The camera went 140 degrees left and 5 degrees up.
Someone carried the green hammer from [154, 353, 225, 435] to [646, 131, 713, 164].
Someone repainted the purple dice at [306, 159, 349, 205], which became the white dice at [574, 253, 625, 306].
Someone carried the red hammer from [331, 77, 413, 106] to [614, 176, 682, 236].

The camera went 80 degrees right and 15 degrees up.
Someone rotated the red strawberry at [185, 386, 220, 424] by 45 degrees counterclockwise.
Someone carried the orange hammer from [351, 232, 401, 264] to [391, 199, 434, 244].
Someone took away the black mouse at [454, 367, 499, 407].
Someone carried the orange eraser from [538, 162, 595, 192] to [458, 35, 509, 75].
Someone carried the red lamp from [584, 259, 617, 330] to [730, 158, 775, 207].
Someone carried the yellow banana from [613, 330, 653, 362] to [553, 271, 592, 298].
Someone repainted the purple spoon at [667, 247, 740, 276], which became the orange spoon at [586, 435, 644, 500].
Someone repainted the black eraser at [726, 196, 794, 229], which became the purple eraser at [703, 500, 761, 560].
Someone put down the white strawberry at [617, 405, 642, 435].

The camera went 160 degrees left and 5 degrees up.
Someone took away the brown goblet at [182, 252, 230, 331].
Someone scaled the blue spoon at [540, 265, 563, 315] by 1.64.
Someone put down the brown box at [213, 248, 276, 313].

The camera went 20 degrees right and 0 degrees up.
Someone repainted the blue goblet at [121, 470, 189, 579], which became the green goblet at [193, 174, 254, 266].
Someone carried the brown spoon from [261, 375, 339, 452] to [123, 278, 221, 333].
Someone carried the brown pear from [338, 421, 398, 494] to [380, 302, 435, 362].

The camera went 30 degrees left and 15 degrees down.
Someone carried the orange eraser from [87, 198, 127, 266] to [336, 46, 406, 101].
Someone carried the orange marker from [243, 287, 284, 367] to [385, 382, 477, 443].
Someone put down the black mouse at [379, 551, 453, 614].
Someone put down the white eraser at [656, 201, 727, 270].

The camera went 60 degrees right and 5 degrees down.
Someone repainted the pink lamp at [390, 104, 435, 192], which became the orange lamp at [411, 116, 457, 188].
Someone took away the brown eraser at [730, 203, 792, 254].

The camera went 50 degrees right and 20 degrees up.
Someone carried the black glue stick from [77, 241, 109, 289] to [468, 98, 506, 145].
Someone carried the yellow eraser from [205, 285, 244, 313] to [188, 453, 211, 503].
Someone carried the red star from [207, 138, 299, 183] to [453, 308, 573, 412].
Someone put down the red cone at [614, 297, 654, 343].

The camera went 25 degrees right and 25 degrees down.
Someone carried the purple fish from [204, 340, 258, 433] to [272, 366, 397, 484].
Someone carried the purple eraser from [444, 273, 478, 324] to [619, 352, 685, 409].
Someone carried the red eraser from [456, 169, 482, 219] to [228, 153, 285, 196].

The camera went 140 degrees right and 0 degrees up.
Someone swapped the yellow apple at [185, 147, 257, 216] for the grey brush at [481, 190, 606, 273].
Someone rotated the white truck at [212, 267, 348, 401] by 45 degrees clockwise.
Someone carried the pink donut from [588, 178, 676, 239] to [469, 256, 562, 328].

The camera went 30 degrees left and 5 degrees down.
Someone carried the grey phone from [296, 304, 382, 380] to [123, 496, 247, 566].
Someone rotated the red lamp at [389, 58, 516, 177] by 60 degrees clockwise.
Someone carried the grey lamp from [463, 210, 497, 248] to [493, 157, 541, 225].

Task brief
"Someone carried the brown spoon" marks the last line to print; print everything from the first line of the data through that line, unchanged, and nothing more.

Reply
The camera went 140 degrees left and 5 degrees up.
Someone carried the green hammer from [154, 353, 225, 435] to [646, 131, 713, 164].
Someone repainted the purple dice at [306, 159, 349, 205], which became the white dice at [574, 253, 625, 306].
Someone carried the red hammer from [331, 77, 413, 106] to [614, 176, 682, 236].

The camera went 80 degrees right and 15 degrees up.
Someone rotated the red strawberry at [185, 386, 220, 424] by 45 degrees counterclockwise.
Someone carried the orange hammer from [351, 232, 401, 264] to [391, 199, 434, 244].
Someone took away the black mouse at [454, 367, 499, 407].
Someone carried the orange eraser from [538, 162, 595, 192] to [458, 35, 509, 75].
Someone carried the red lamp from [584, 259, 617, 330] to [730, 158, 775, 207].
Someone carried the yellow banana from [613, 330, 653, 362] to [553, 271, 592, 298].
Someone repainted the purple spoon at [667, 247, 740, 276], which became the orange spoon at [586, 435, 644, 500].
Someone repainted the black eraser at [726, 196, 794, 229], which became the purple eraser at [703, 500, 761, 560].
Someone put down the white strawberry at [617, 405, 642, 435].

The camera went 160 degrees left and 5 degrees up.
Someone took away the brown goblet at [182, 252, 230, 331].
Someone scaled the blue spoon at [540, 265, 563, 315] by 1.64.
Someone put down the brown box at [213, 248, 276, 313].

The camera went 20 degrees right and 0 degrees up.
Someone repainted the blue goblet at [121, 470, 189, 579], which became the green goblet at [193, 174, 254, 266].
Someone carried the brown spoon from [261, 375, 339, 452] to [123, 278, 221, 333].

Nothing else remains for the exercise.